Exercise prompt
Whatever precedes the line containing "C2: 1.5uF (plus" is not copied; that line and every line after it through the final one below are copied exactly, except pictures.

(Data excerpts)

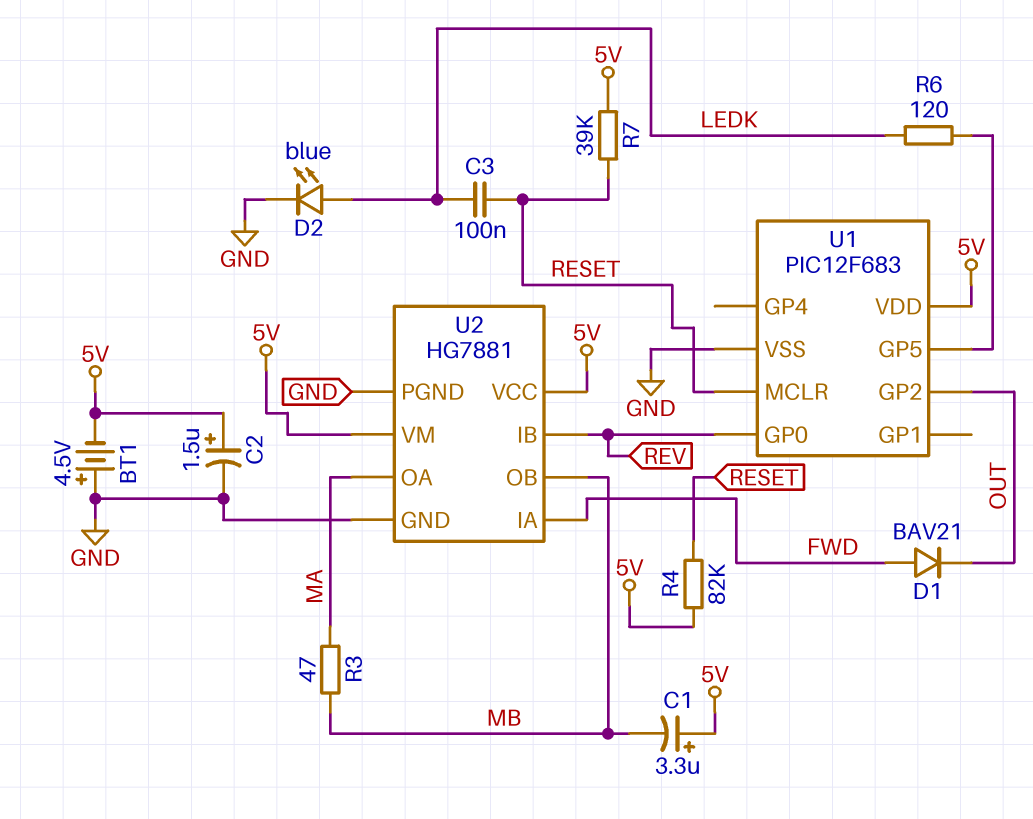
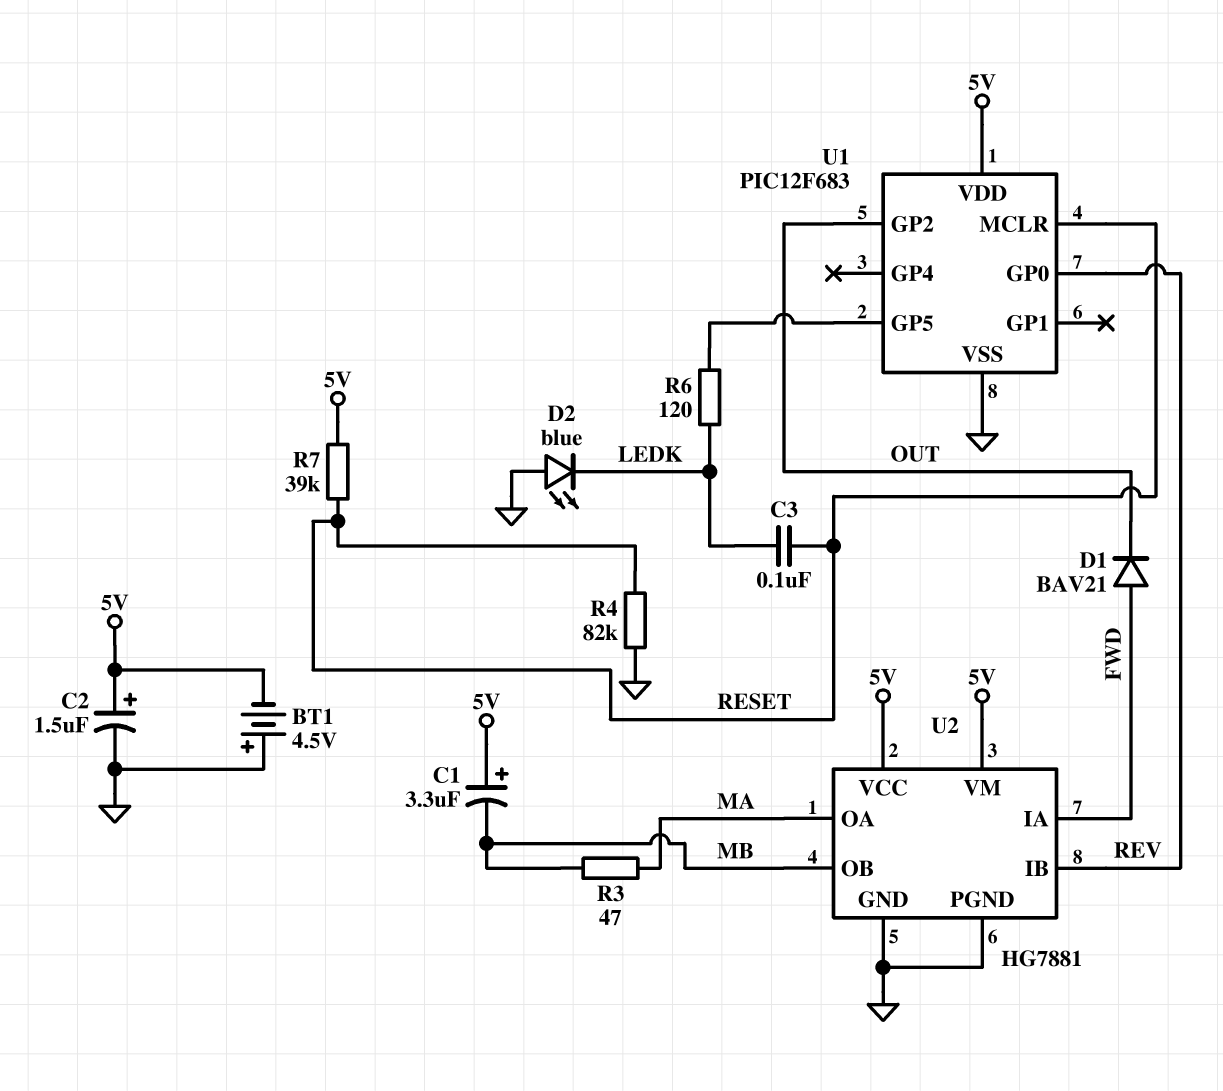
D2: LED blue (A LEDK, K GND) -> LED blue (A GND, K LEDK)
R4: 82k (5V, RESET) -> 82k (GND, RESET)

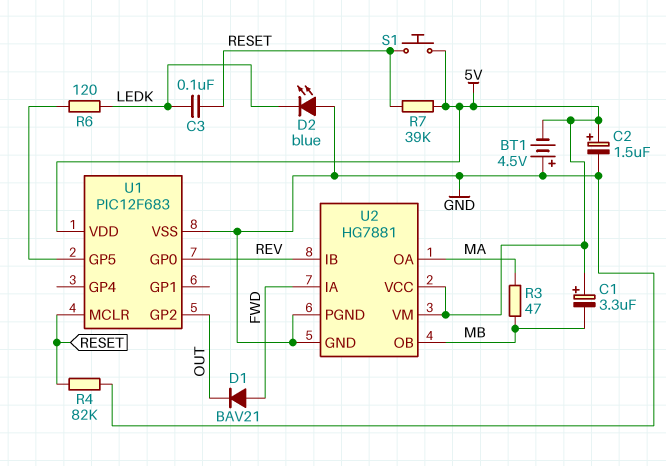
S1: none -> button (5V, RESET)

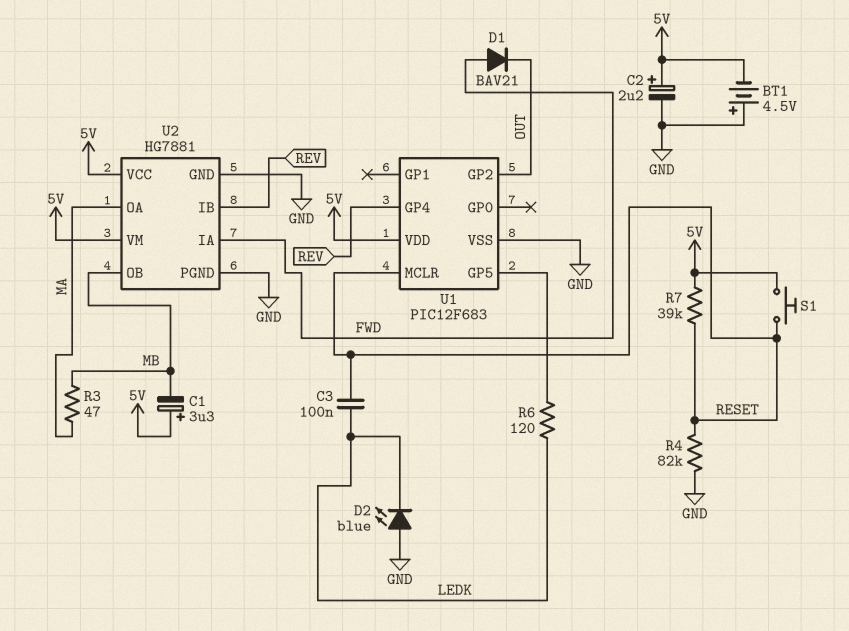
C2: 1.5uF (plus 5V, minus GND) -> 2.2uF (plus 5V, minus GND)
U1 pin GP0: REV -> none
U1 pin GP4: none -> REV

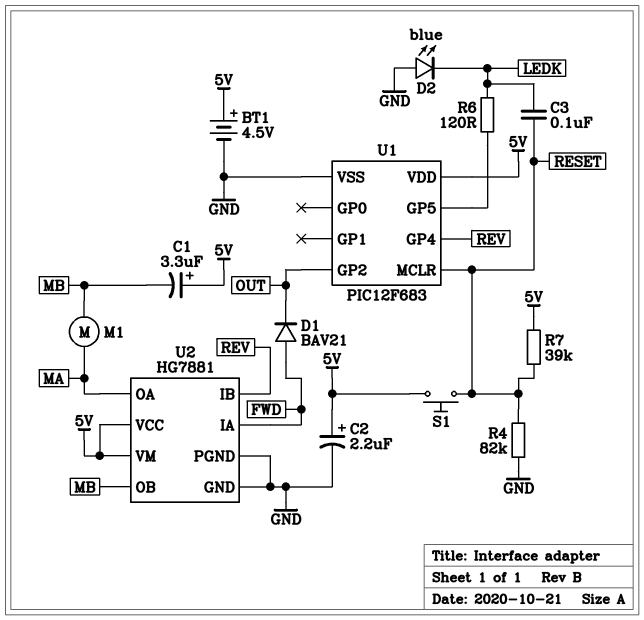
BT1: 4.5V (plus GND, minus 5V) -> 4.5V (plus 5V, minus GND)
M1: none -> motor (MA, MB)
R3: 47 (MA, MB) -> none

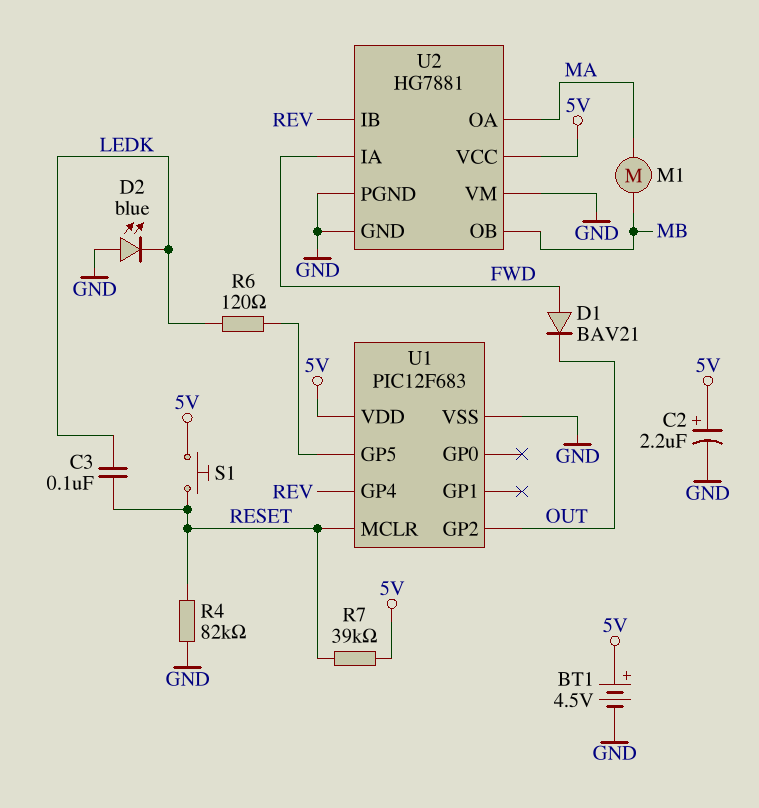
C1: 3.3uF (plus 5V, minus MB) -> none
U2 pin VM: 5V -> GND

Task solution
C2: 1.5uF (plus 5V, minus GND) -> 2.2uF (plus 5V, minus GND)
U1 pin GP0: REV -> none
U1 pin GP4: none -> REV

BT1: 4.5V (plus GND, minus 5V) -> 4.5V (plus 5V, minus GND)
M1: none -> motor (MA, MB)
R3: 47 (MA, MB) -> none

C1: 3.3uF (plus 5V, minus MB) -> none
U2 pin VM: 5V -> GND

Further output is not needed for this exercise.